--- Data for the task ---

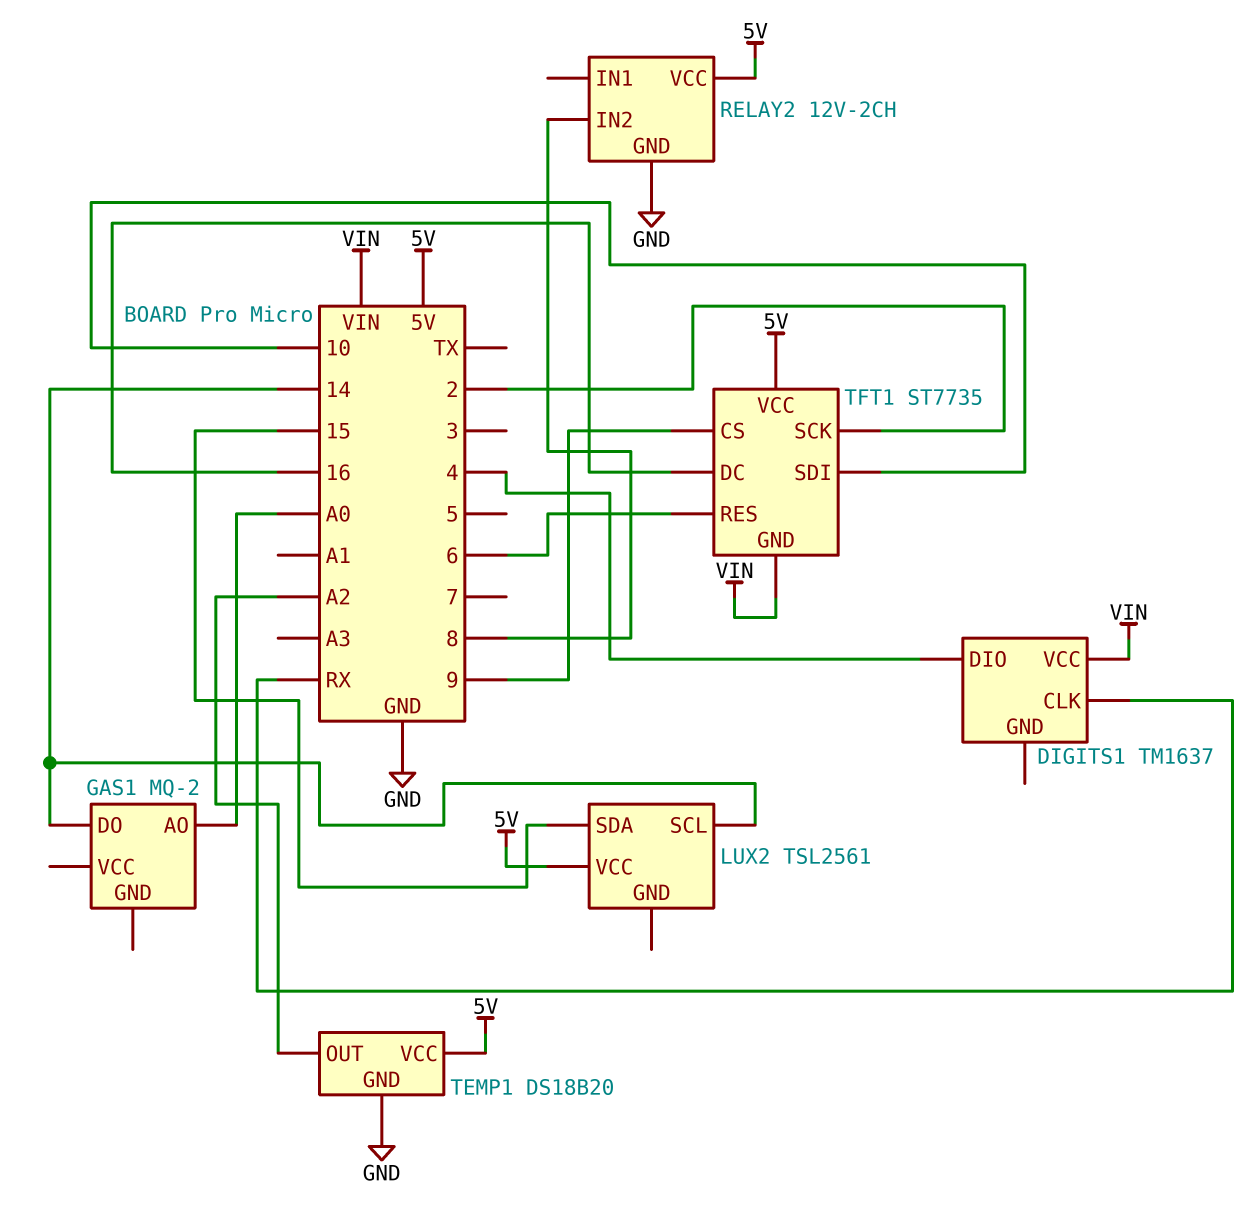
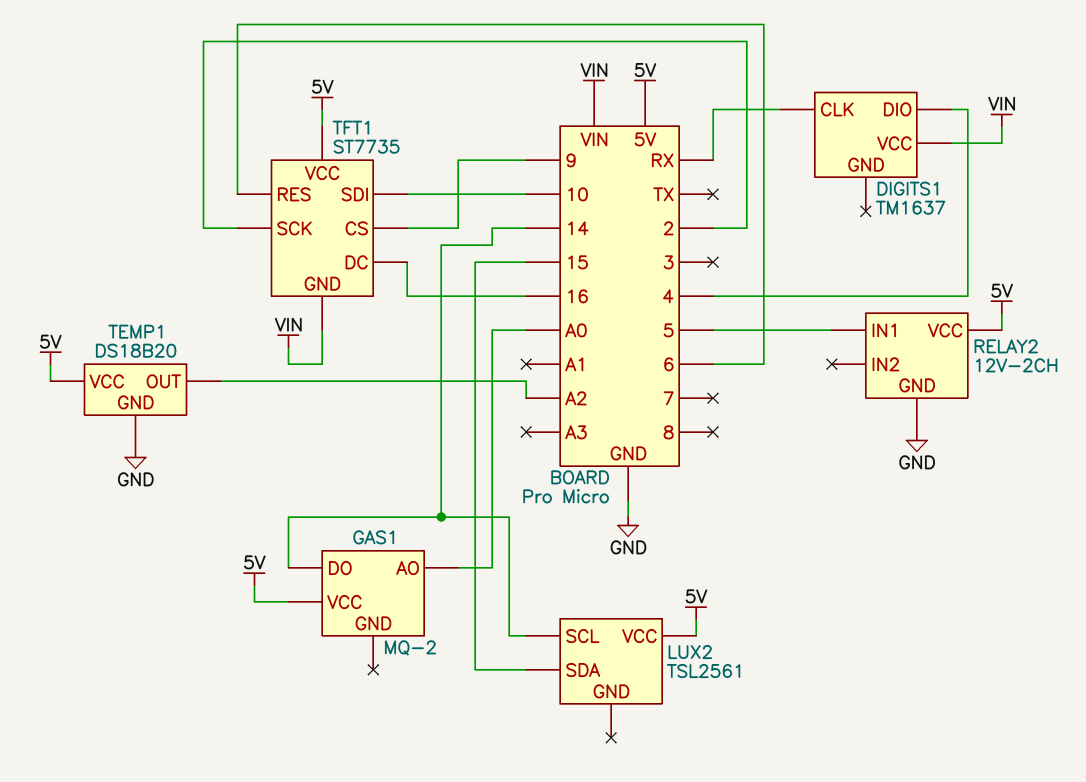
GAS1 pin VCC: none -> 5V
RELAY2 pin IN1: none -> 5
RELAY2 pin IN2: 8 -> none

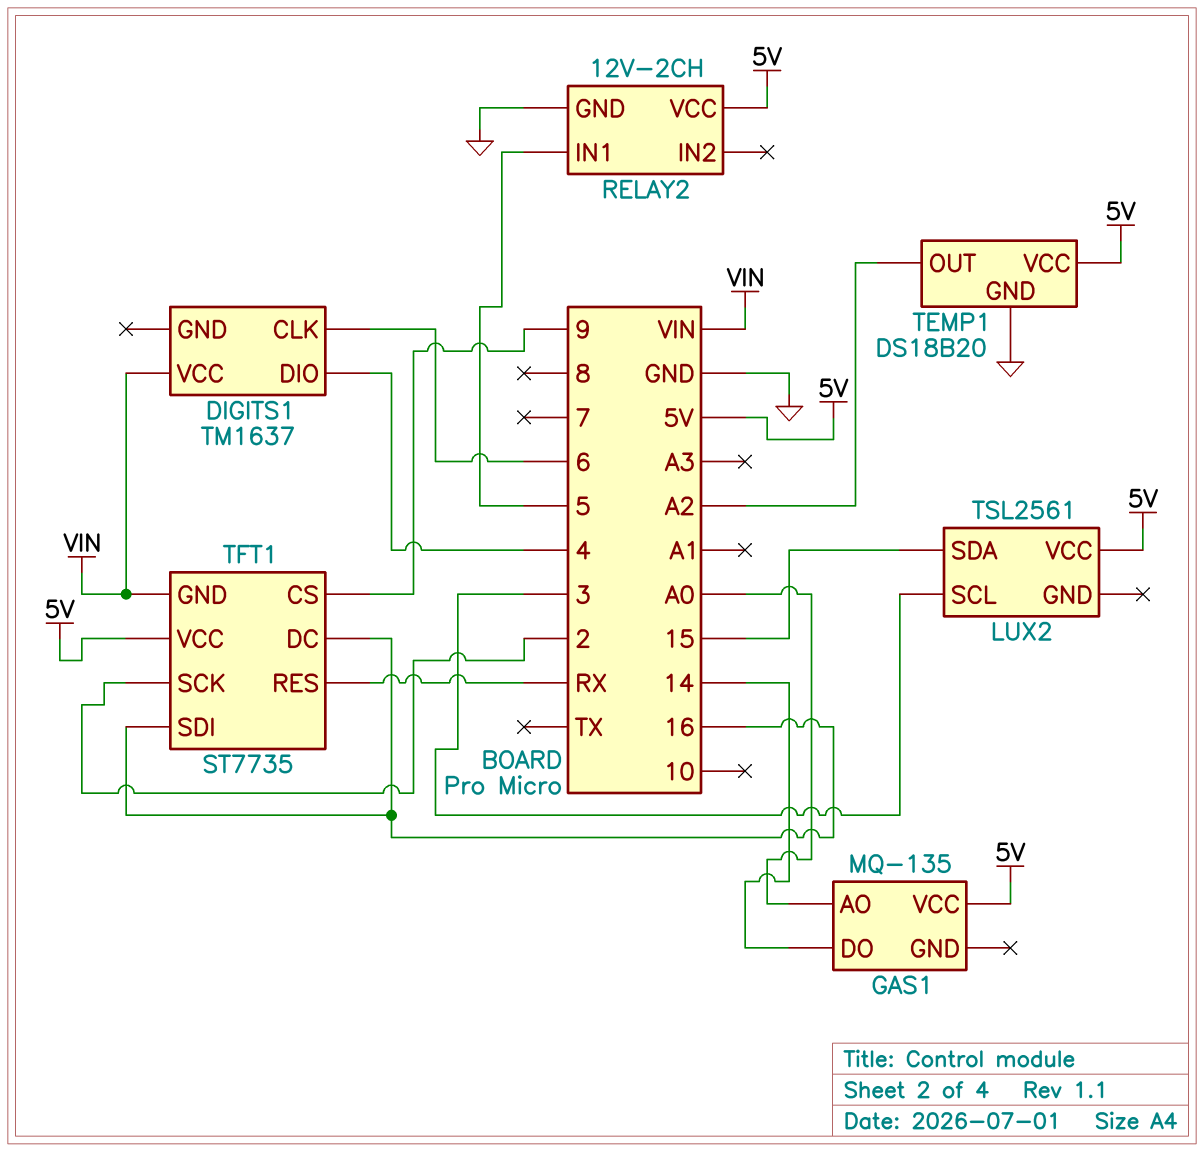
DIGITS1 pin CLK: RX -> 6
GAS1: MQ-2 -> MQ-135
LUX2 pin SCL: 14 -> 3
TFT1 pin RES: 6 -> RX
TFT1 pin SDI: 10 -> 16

---

**Exercise brief**:
All lines with the word "none" must be located in the data and copied.

**Exercise output**:
GAS1 pin VCC: none -> 5V
RELAY2 pin IN1: none -> 5
RELAY2 pin IN2: 8 -> none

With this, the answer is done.